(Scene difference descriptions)
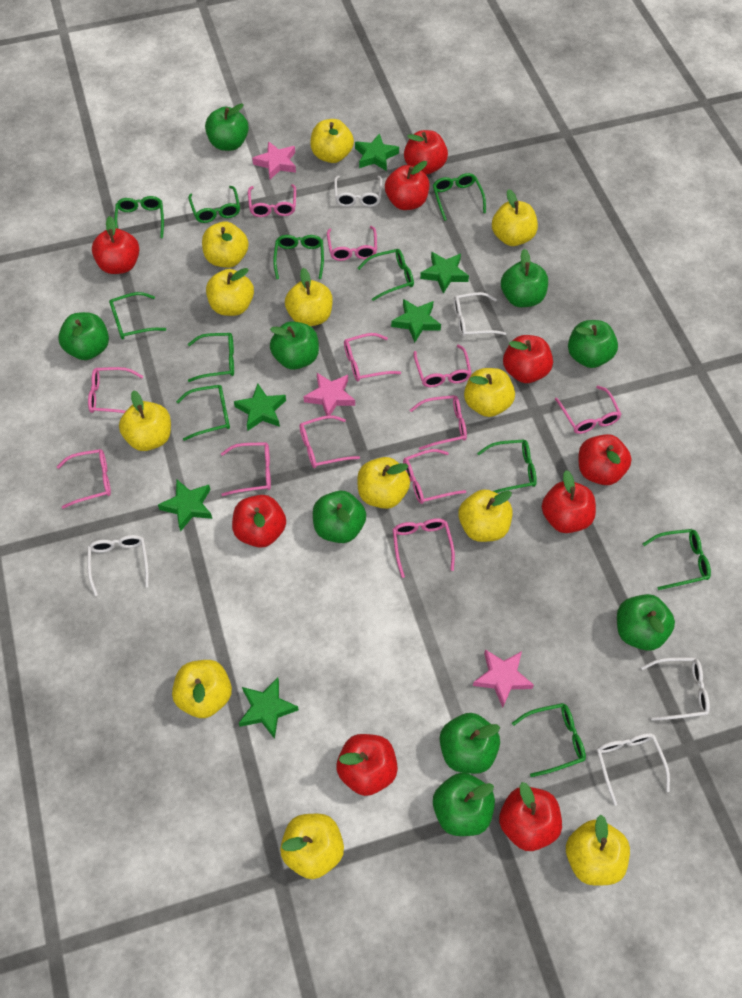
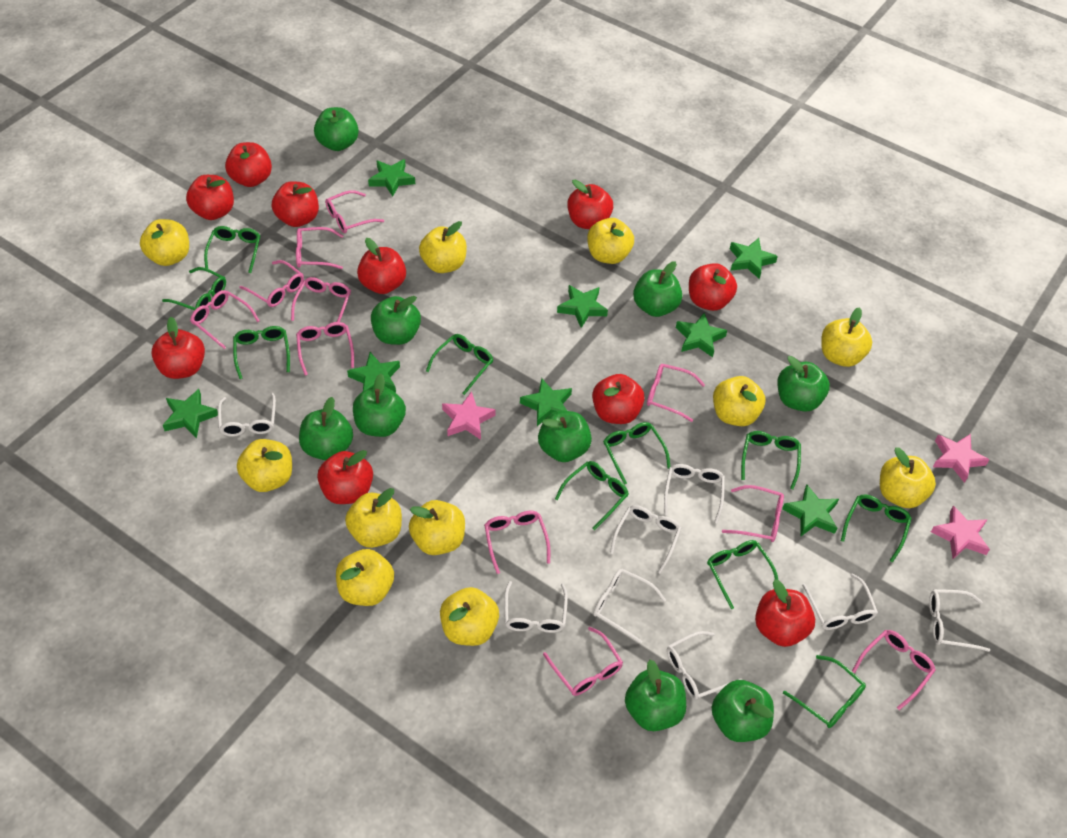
green glasses: 11 -> 10
green star: 6 -> 8
pink glasses: 12 -> 11
red apple: 9 -> 10
white glasses: 5 -> 8
yellow apple: 12 -> 11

[What you will do]
For each line above that contains the word "glasses", copy that line.

[Problem solution]
green glasses: 11 -> 10
pink glasses: 12 -> 11
white glasses: 5 -> 8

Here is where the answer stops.